## [Action item]
Only the lines with "schottky" in the entries below belong in the answer; please copy them.

[Stored records]
* * * * * * *

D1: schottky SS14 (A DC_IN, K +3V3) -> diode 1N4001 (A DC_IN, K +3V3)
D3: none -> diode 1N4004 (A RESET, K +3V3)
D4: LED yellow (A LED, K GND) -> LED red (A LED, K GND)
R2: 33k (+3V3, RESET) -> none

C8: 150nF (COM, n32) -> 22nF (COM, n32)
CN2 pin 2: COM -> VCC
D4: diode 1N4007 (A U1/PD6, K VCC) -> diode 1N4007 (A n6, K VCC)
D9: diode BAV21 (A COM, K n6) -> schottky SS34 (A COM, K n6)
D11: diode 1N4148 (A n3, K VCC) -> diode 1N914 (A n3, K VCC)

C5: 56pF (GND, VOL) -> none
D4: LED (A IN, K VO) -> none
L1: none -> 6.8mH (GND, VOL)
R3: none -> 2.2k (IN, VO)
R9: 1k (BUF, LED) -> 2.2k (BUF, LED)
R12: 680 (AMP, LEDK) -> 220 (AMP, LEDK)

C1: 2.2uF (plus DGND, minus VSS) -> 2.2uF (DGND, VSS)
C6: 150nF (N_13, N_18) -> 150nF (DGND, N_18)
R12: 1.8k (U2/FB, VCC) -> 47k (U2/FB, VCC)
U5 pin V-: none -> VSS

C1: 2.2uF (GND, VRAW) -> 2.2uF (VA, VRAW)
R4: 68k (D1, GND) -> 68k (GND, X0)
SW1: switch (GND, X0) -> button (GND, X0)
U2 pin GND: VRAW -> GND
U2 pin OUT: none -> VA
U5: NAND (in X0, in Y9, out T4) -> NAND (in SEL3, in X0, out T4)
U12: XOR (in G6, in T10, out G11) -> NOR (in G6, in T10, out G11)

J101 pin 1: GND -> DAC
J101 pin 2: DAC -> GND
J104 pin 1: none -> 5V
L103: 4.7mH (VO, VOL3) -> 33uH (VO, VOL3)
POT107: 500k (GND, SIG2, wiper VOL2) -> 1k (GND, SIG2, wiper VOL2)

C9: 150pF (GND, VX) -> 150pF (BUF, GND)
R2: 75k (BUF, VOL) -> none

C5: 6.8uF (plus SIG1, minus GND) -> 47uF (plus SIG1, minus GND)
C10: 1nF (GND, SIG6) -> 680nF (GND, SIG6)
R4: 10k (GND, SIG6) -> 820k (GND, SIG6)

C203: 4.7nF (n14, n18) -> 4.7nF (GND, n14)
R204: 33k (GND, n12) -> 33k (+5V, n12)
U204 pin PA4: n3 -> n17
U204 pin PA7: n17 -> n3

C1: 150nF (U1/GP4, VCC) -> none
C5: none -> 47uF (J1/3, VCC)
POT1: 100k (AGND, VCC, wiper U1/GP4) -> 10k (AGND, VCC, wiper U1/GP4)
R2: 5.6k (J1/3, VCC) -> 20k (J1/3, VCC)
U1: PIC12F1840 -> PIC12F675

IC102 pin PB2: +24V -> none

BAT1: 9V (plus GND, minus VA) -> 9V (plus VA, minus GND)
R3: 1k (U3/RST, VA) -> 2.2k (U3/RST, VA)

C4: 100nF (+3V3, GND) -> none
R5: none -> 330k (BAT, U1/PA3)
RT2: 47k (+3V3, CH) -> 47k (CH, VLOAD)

* * * * * * *

## [Answer box]
D1: schottky SS14 (A DC_IN, K +3V3) -> diode 1N4001 (A DC_IN, K +3V3)
D9: diode BAV21 (A COM, K n6) -> schottky SS34 (A COM, K n6)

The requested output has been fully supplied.